++++ Record set
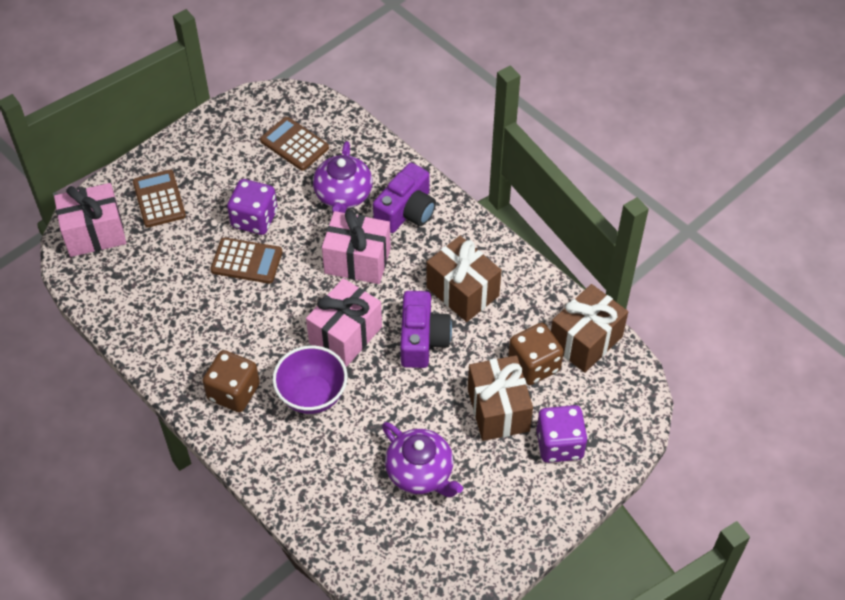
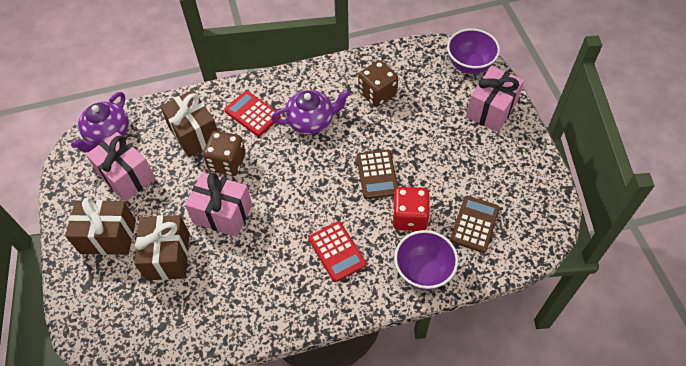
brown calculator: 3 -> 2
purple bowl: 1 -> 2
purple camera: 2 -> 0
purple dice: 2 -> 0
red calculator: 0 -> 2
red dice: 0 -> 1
++++++++
Exercise directions => One exact copy of the data, no pictures: write it out line for line.

Exercise answer =>
brown calculator: 3 -> 2
purple bowl: 1 -> 2
purple camera: 2 -> 0
purple dice: 2 -> 0
red calculator: 0 -> 2
red dice: 0 -> 1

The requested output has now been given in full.